BEGIN DATA SHOWN

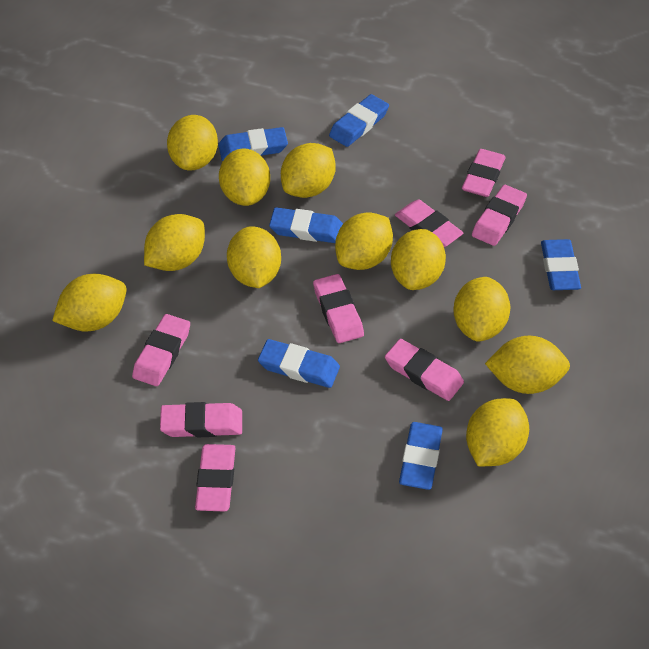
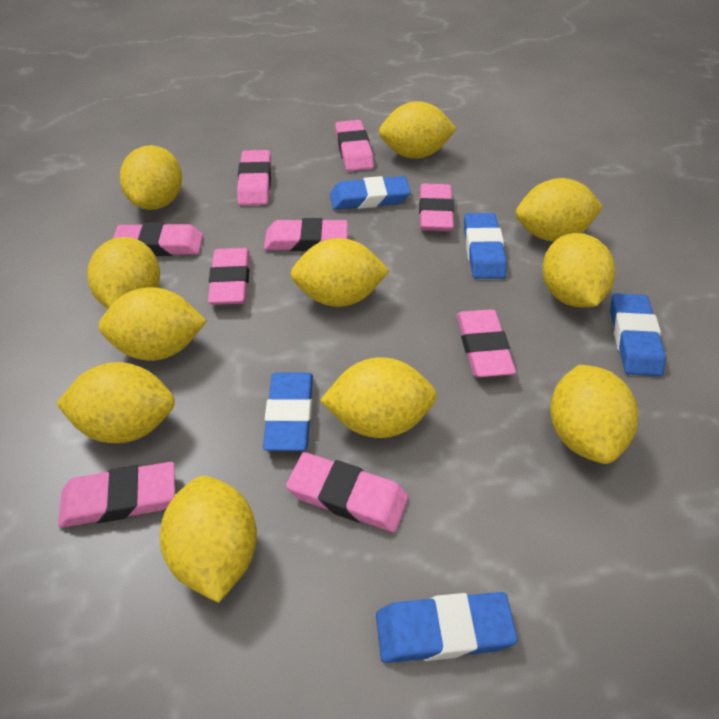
blue eraser: 6 -> 5
pink eraser: 8 -> 9

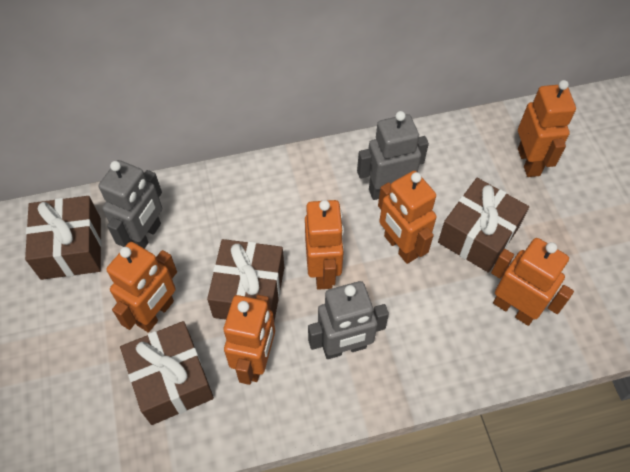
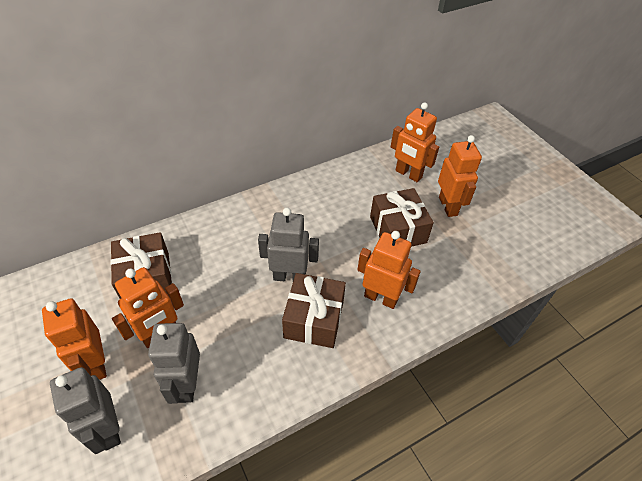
brown gift: 4 -> 3
orange robot: 6 -> 5

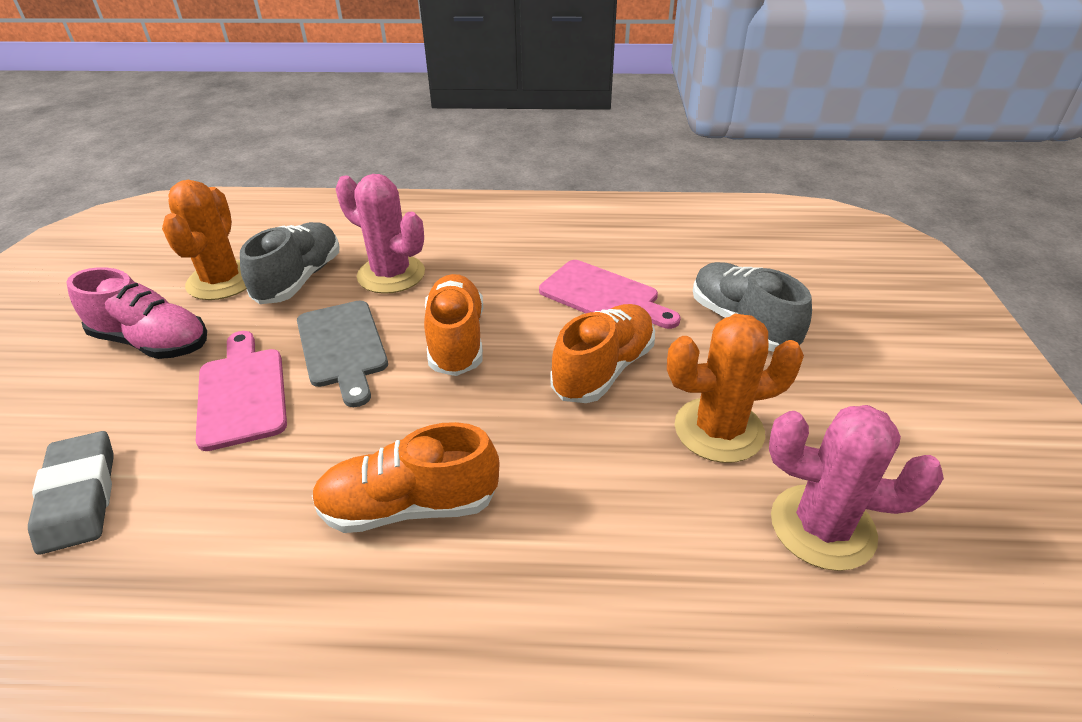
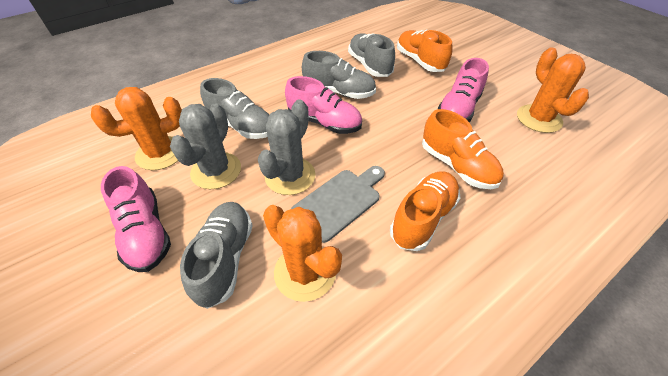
grey cactus: 0 -> 2
grey eraser: 1 -> 0
grey shoe: 2 -> 4
orange cactus: 2 -> 3
pink cactus: 2 -> 0
pink cutting board: 2 -> 0
pink shoe: 1 -> 3

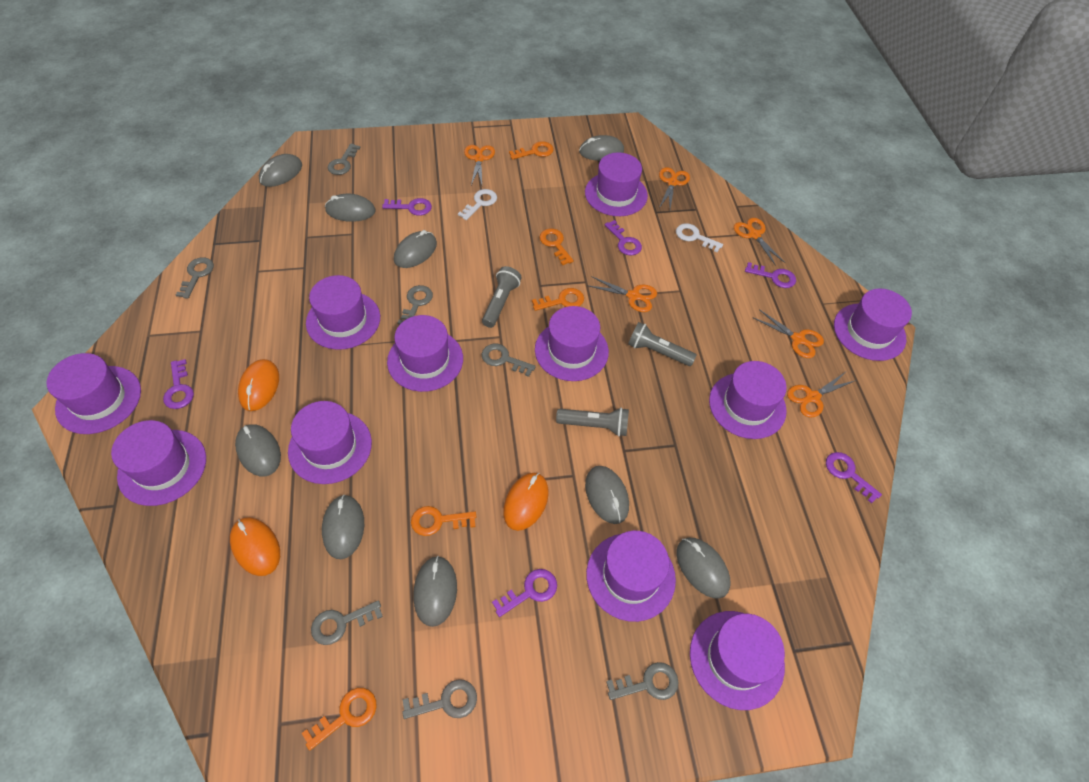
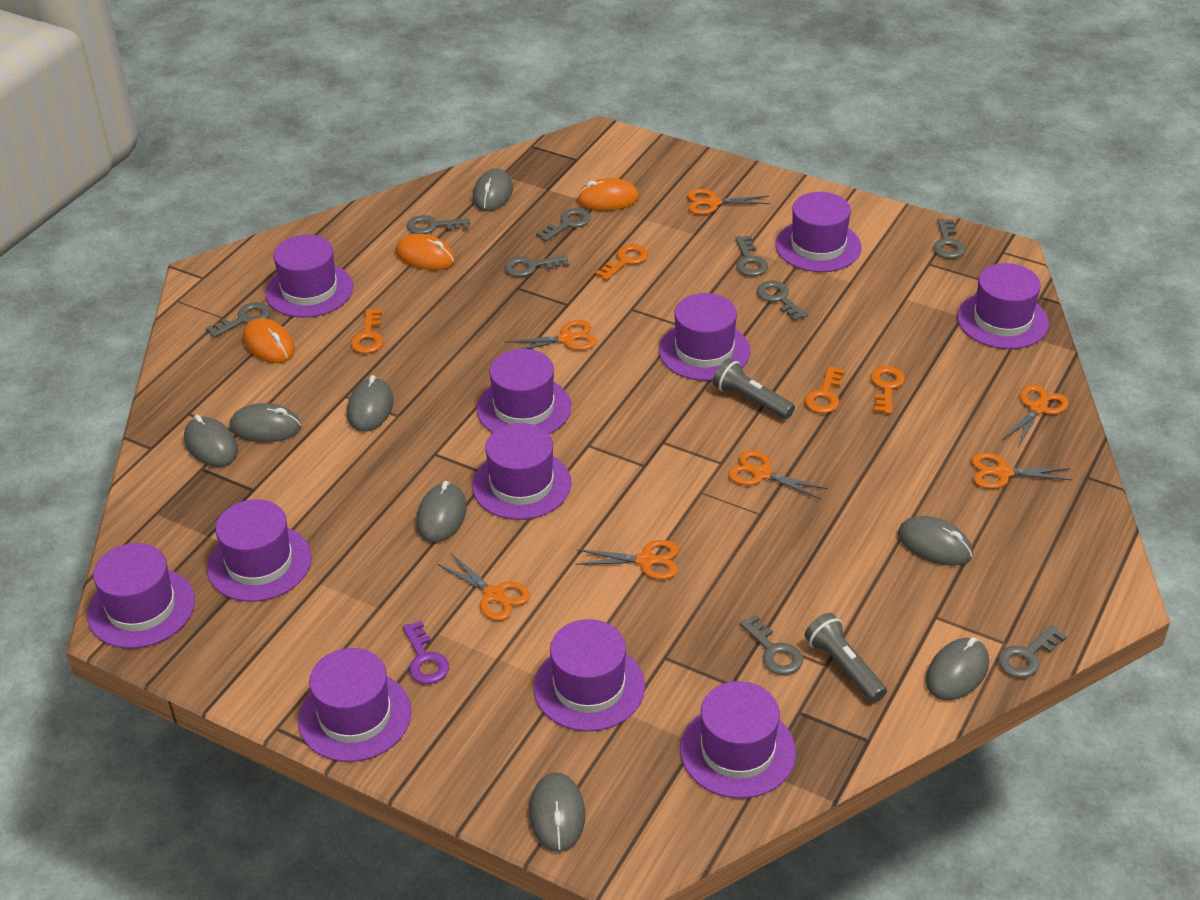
grey flashlight: 3 -> 2
grey key: 7 -> 9
grey mouse: 9 -> 8
orange key: 5 -> 4
orange scissors: 6 -> 7
purple key: 6 -> 1
white key: 2 -> 0

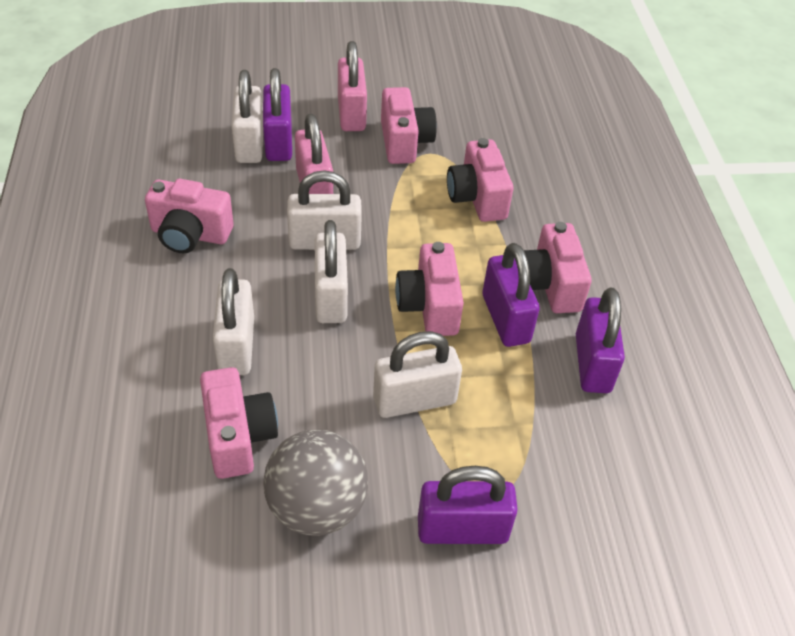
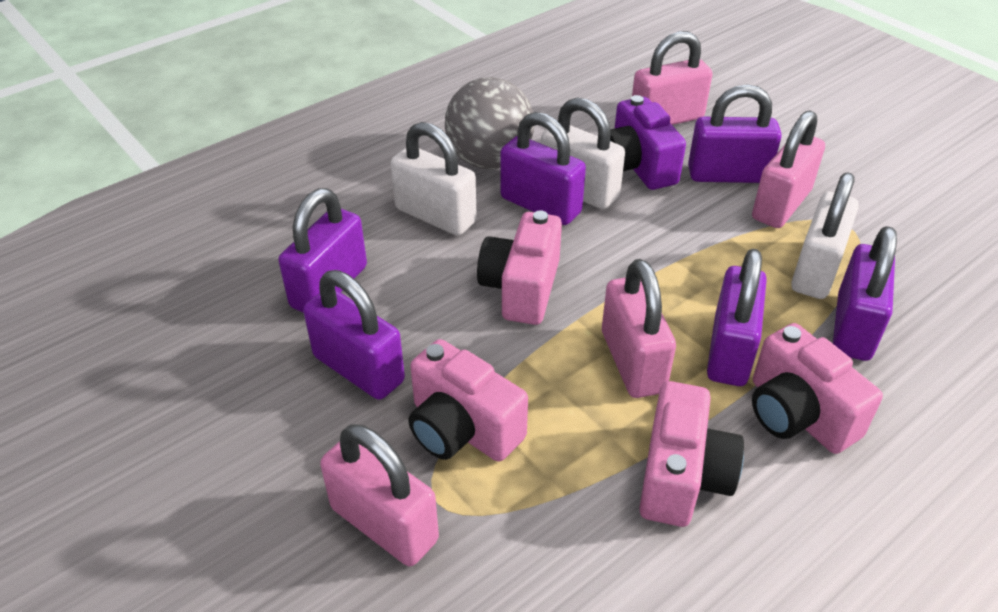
pink camera: 6 -> 4
pink padlock: 2 -> 4
purple camera: 0 -> 1
purple padlock: 4 -> 6
white padlock: 5 -> 3

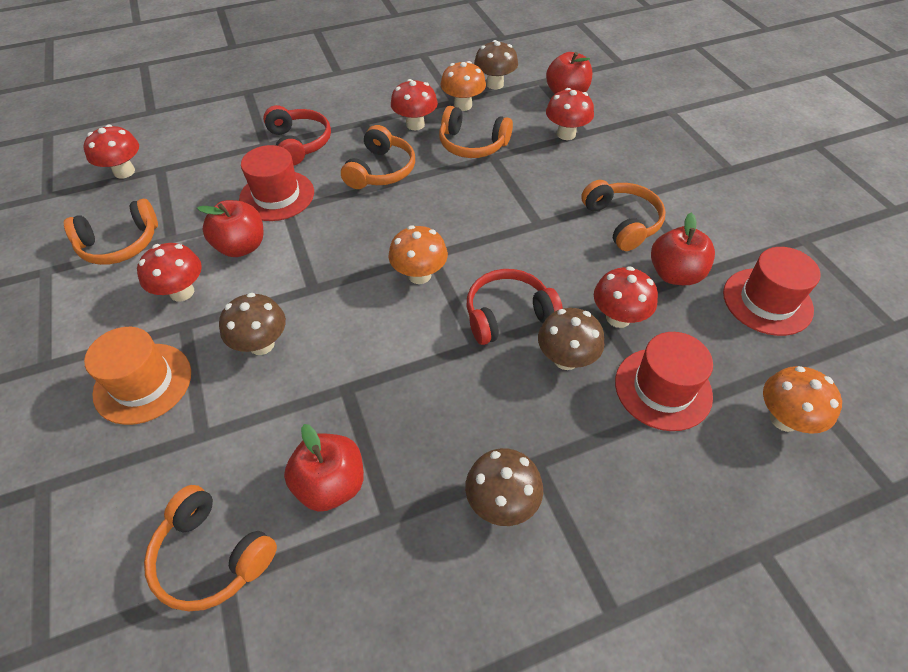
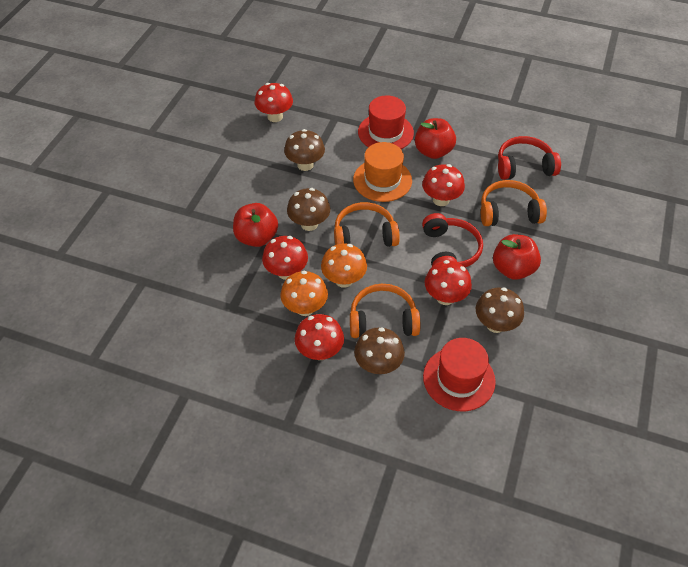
orange headphones: 5 -> 3
orange mushroom: 3 -> 2
red apple: 4 -> 3
red hat: 3 -> 2

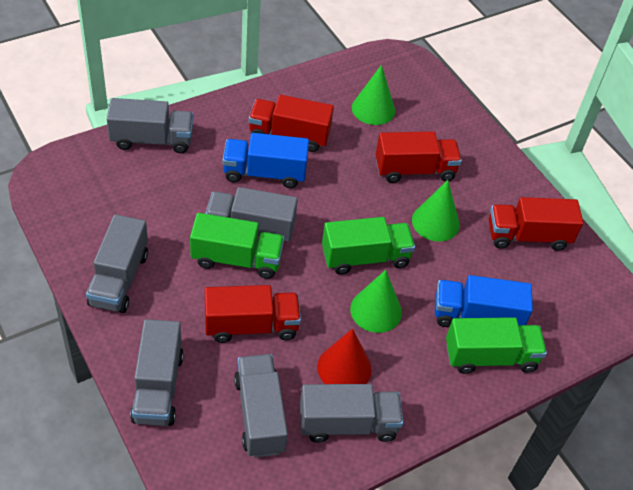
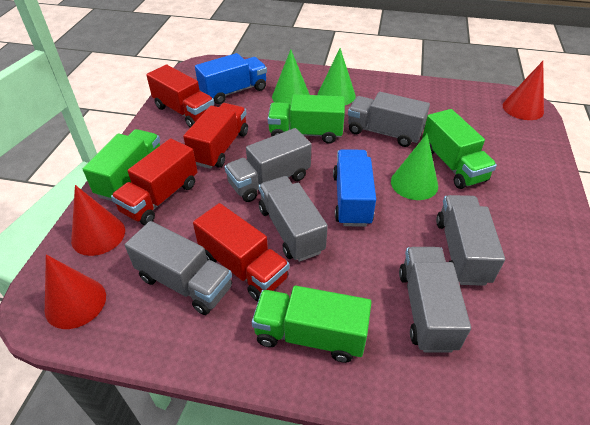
green truck: 3 -> 4
red cone: 1 -> 3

END DATA SHOWN

WHAT YOU ARE ASKED TO DO. From the first line to the last, give the data again exactly, but without pictures.

TASK RESPONSE.
blue eraser: 6 -> 5
pink eraser: 8 -> 9

brown gift: 4 -> 3
orange robot: 6 -> 5

grey cactus: 0 -> 2
grey eraser: 1 -> 0
grey shoe: 2 -> 4
orange cactus: 2 -> 3
pink cactus: 2 -> 0
pink cutting board: 2 -> 0
pink shoe: 1 -> 3

grey flashlight: 3 -> 2
grey key: 7 -> 9
grey mouse: 9 -> 8
orange key: 5 -> 4
orange scissors: 6 -> 7
purple key: 6 -> 1
white key: 2 -> 0

pink camera: 6 -> 4
pink padlock: 2 -> 4
purple camera: 0 -> 1
purple padlock: 4 -> 6
white padlock: 5 -> 3

orange headphones: 5 -> 3
orange mushroom: 3 -> 2
red apple: 4 -> 3
red hat: 3 -> 2

green truck: 3 -> 4
red cone: 1 -> 3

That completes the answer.